__Work item__. Your answer must be an exact copy of the records below, with no pictures in it.

__Supplied entries__.
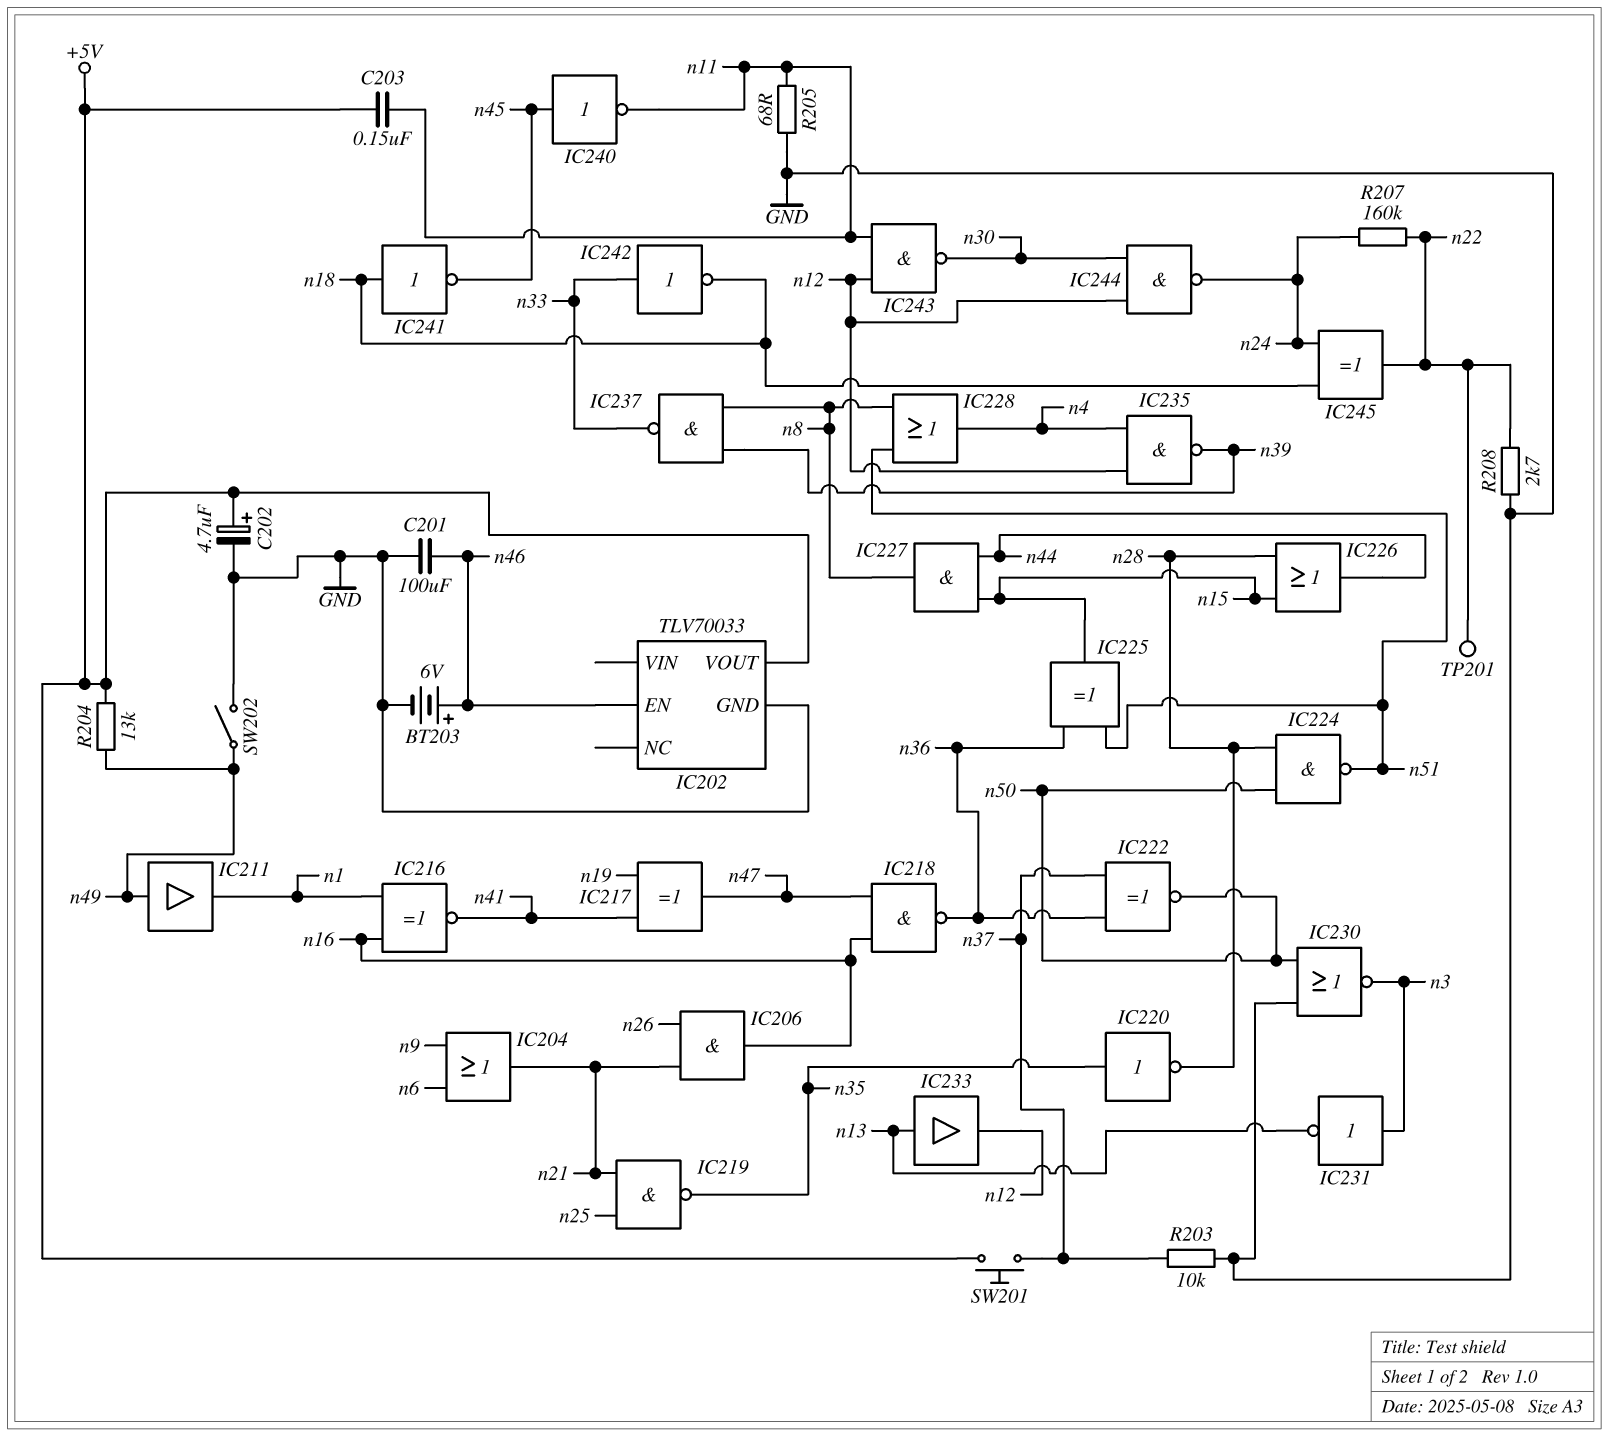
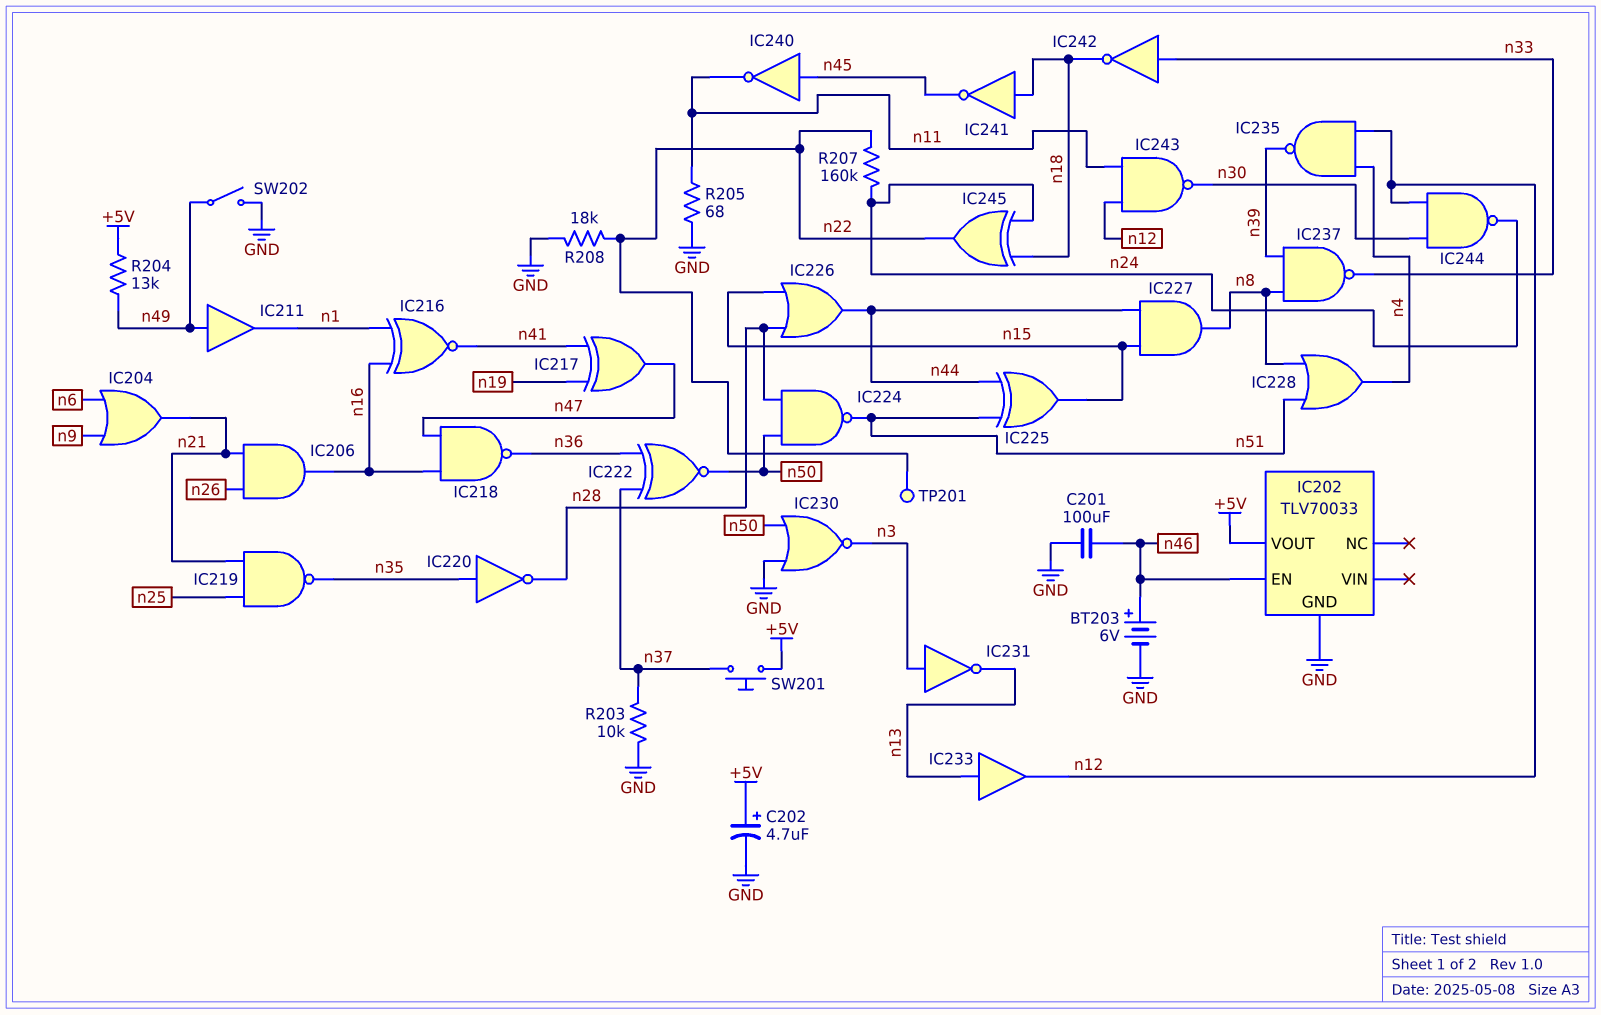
C203: 150nF (+5V, n11) -> none
IC225: XOR (in n36, in n51, out n15) -> XOR (in n44, in n51, out n15)
R208: 2.7k (GND, n22) -> 18k (GND, n22)

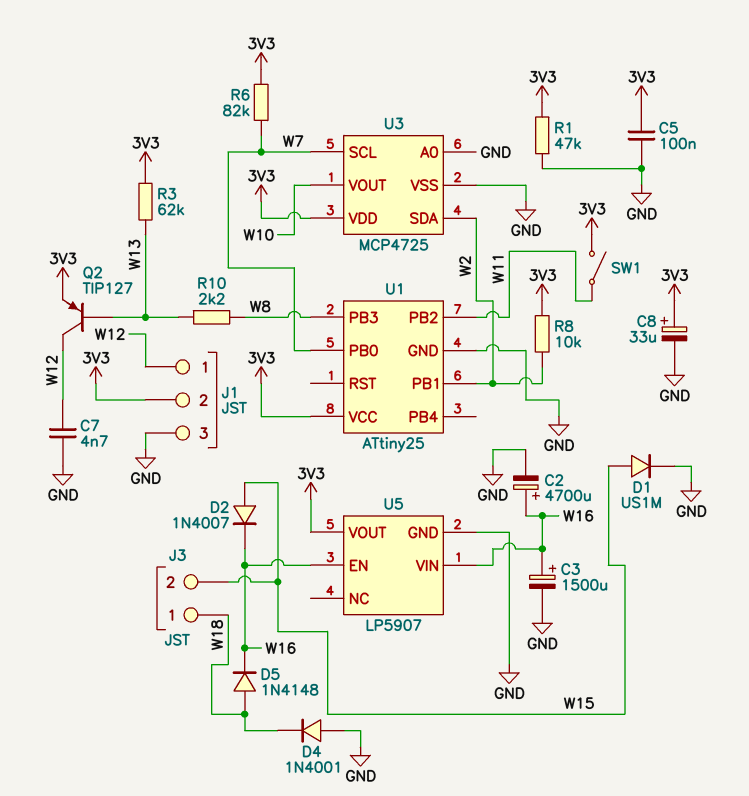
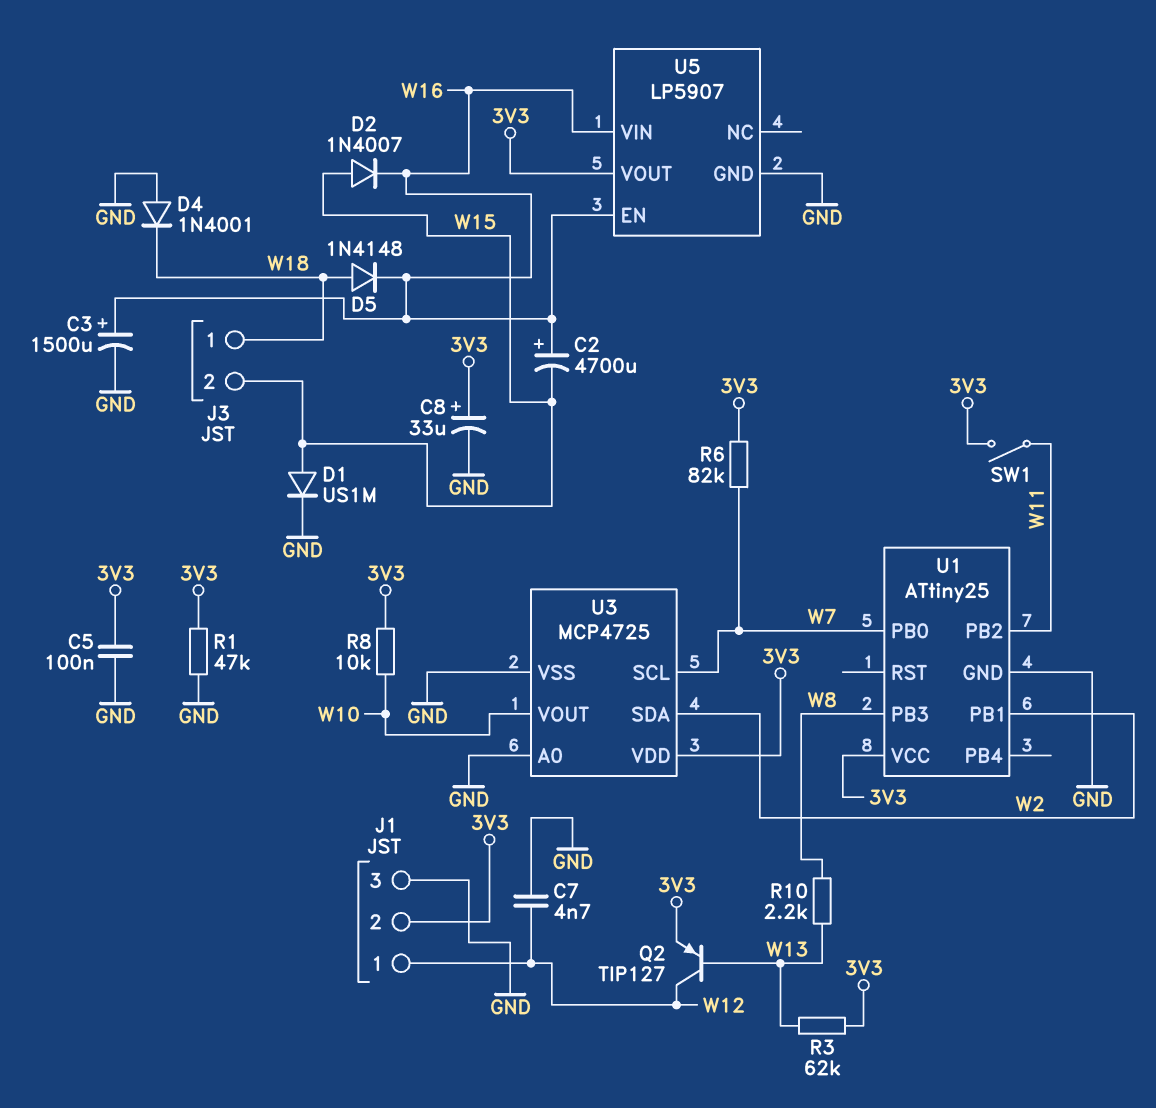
C2: 4700uF (plus W16, minus GND) -> 4700uF (plus W16, minus W15)
R8: 10k (3V3, W2) -> 10k (3V3, W10)

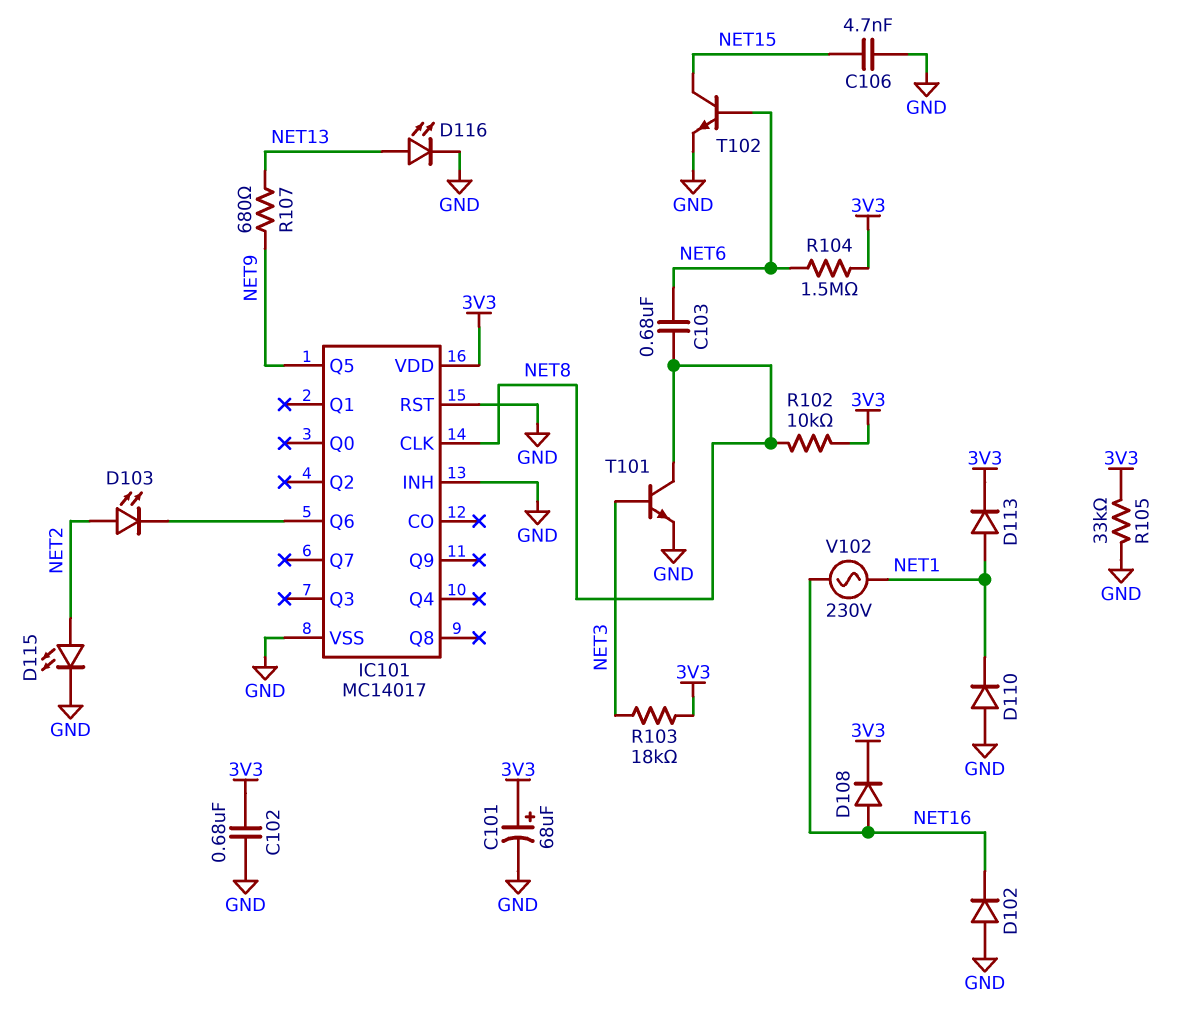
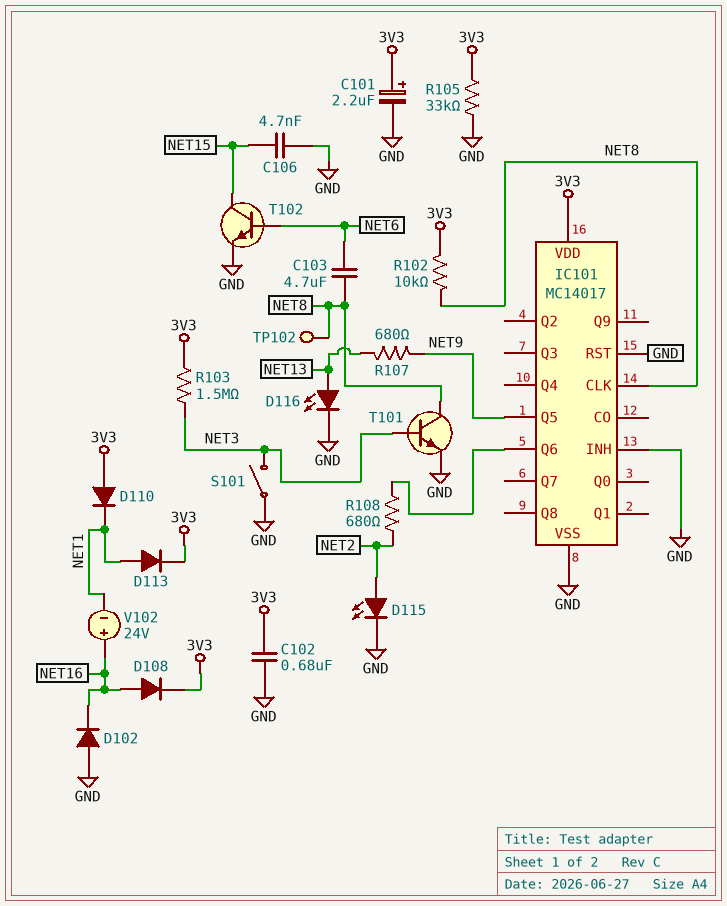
C101: 68uF (plus 3V3, minus GND) -> 2.2uF (plus 3V3, minus GND)
C103: 680nF (NET6, NET8) -> 4.7uF (NET6, NET8)
D103: LED (A NET2, K IC101/Q6) -> none
D110: diode (A GND, K NET1) -> diode (A 3V3, K NET1)
R103: 18k (3V3, NET3) -> 1.5M (3V3, NET3)
R104: 1.5M (3V3, NET6) -> none
R108: none -> 680 (IC101/Q6, NET2)
S101: none -> switch (GND, NET3)
TP102: none -> test point (NET8)
V102: AC 230V (NET1, NET16) -> 24V (plus NET16, minus NET1)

__Output of the exercise__.
C203: 150nF (+5V, n11) -> none
IC225: XOR (in n36, in n51, out n15) -> XOR (in n44, in n51, out n15)
R208: 2.7k (GND, n22) -> 18k (GND, n22)

C2: 4700uF (plus W16, minus GND) -> 4700uF (plus W16, minus W15)
R8: 10k (3V3, W2) -> 10k (3V3, W10)

C101: 68uF (plus 3V3, minus GND) -> 2.2uF (plus 3V3, minus GND)
C103: 680nF (NET6, NET8) -> 4.7uF (NET6, NET8)
D103: LED (A NET2, K IC101/Q6) -> none
D110: diode (A GND, K NET1) -> diode (A 3V3, K NET1)
R103: 18k (3V3, NET3) -> 1.5M (3V3, NET3)
R104: 1.5M (3V3, NET6) -> none
R108: none -> 680 (IC101/Q6, NET2)
S101: none -> switch (GND, NET3)
TP102: none -> test point (NET8)
V102: AC 230V (NET1, NET16) -> 24V (plus NET16, minus NET1)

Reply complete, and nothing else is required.